▼▼▼
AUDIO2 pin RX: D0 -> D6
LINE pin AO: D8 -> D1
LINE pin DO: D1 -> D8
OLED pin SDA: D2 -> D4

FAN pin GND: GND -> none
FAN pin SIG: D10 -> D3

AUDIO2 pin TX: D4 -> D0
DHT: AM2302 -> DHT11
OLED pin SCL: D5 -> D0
▲▲▲
Copy the data exactly as it was presented.

§ Solved problem
AUDIO2 pin RX: D0 -> D6
LINE pin AO: D8 -> D1
LINE pin DO: D1 -> D8
OLED pin SDA: D2 -> D4

FAN pin GND: GND -> none
FAN pin SIG: D10 -> D3

AUDIO2 pin TX: D4 -> D0
DHT: AM2302 -> DHT11
OLED pin SCL: D5 -> D0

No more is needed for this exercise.